#### [Assigned task]
In the copy of the lines below, leave out pictures and print everything else exactly.

#### [Data to use]
[Start of section]

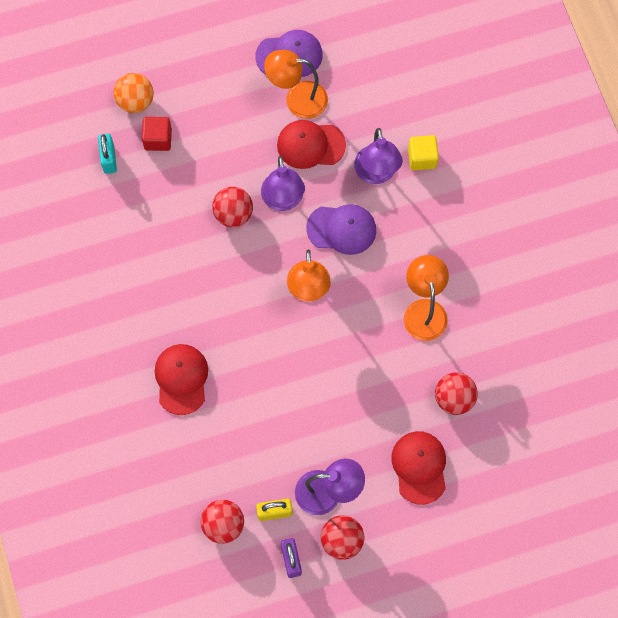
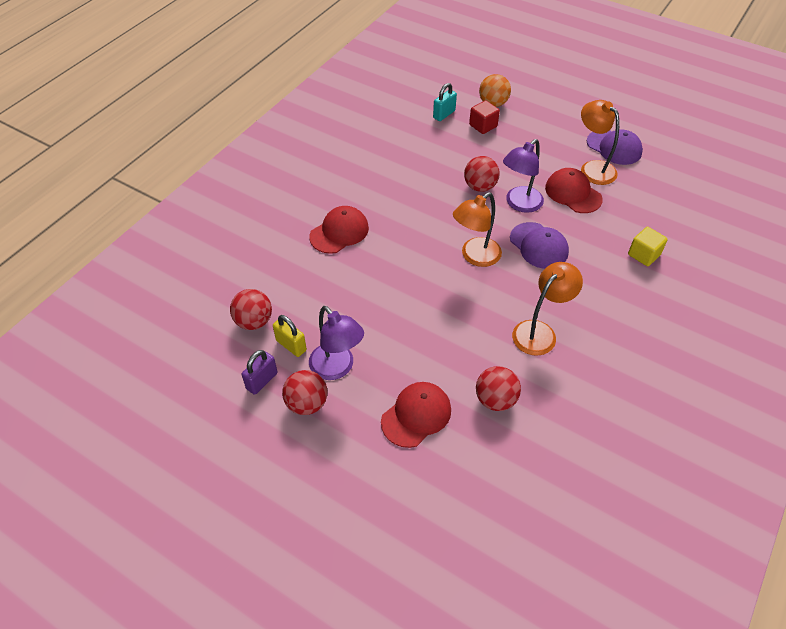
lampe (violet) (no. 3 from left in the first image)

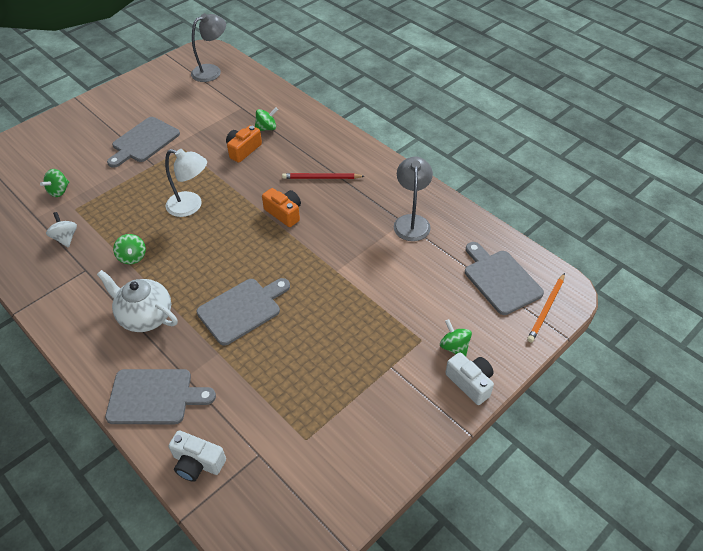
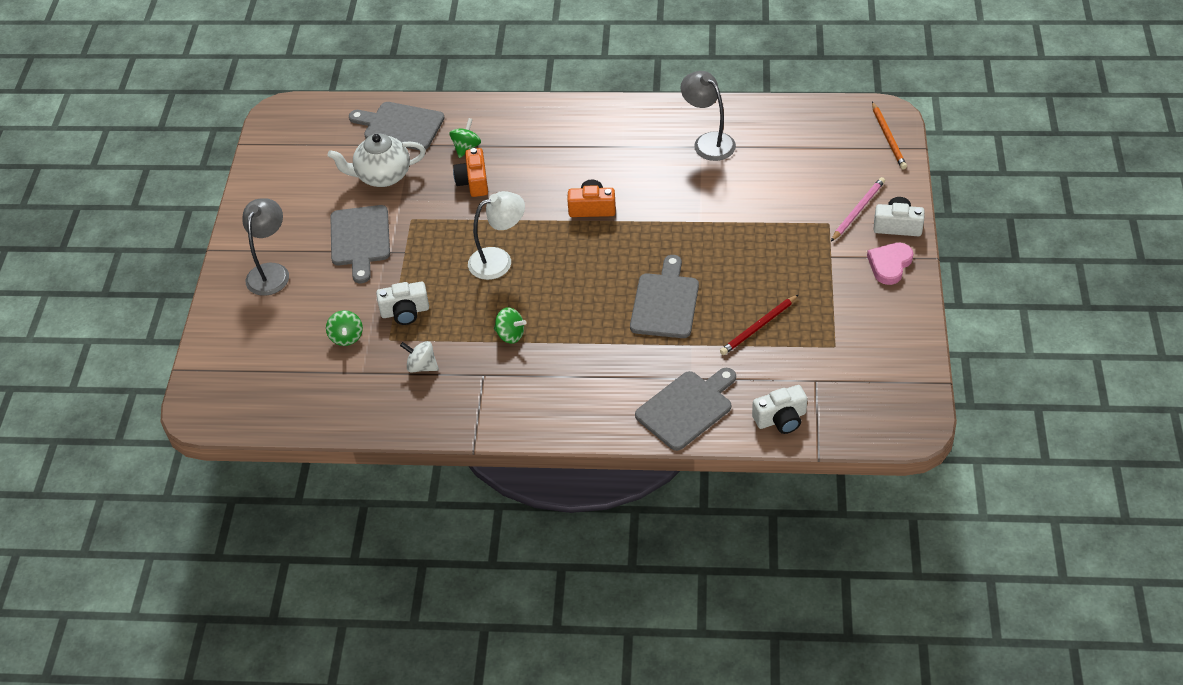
théière (blanc)
lampe (gris) (no. 1 from left)
crayon (rouge)
crayon (rose)
planche à découper (gris) (no. 2 from left)
appareil photo (blanc) (no. 1 from left)
cœur (rose)

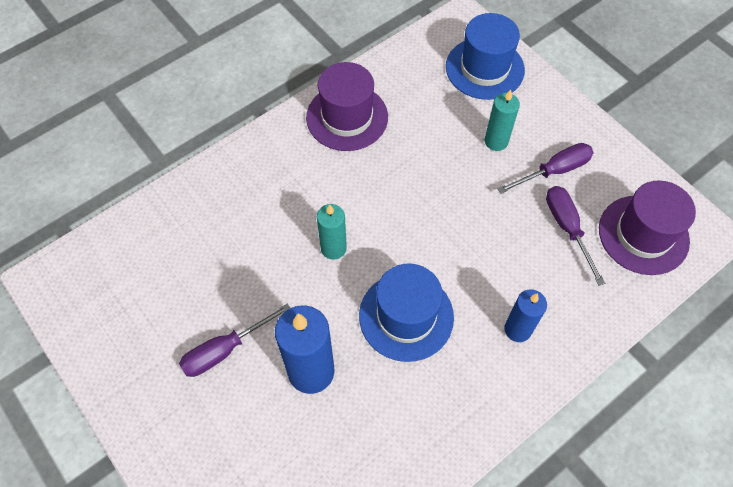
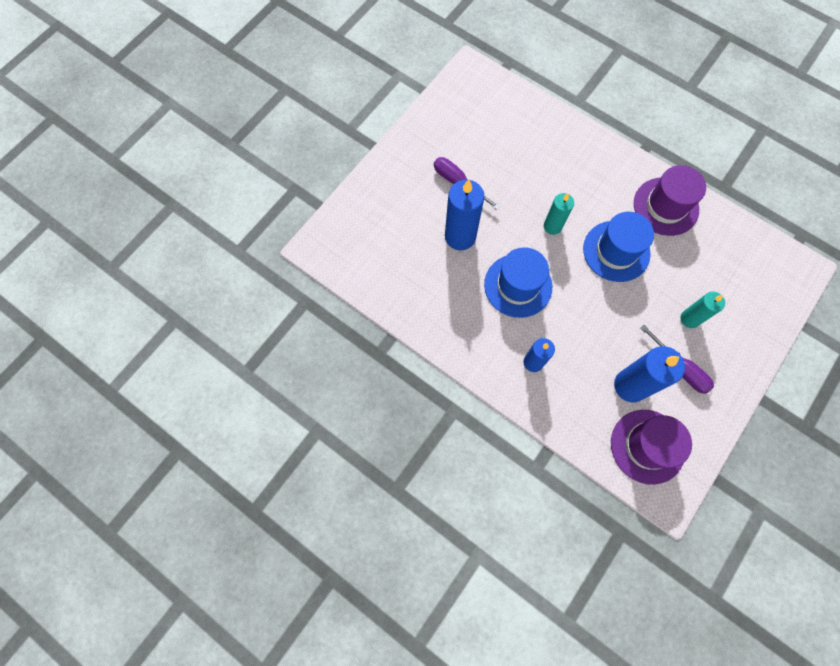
chapeau (bleu) (no. 2 from left)
bougie (bleu) (no. 3 from left)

[End of section]

#### [Result]
lampe (violet) (no. 3 from left in the first image)

théière (blanc)
lampe (gris) (no. 1 from left)
crayon (rouge)
crayon (rose)
planche à découper (gris) (no. 2 from left)
appareil photo (blanc) (no. 1 from left)
cœur (rose)

chapeau (bleu) (no. 2 from left)
bougie (bleu) (no. 3 from left)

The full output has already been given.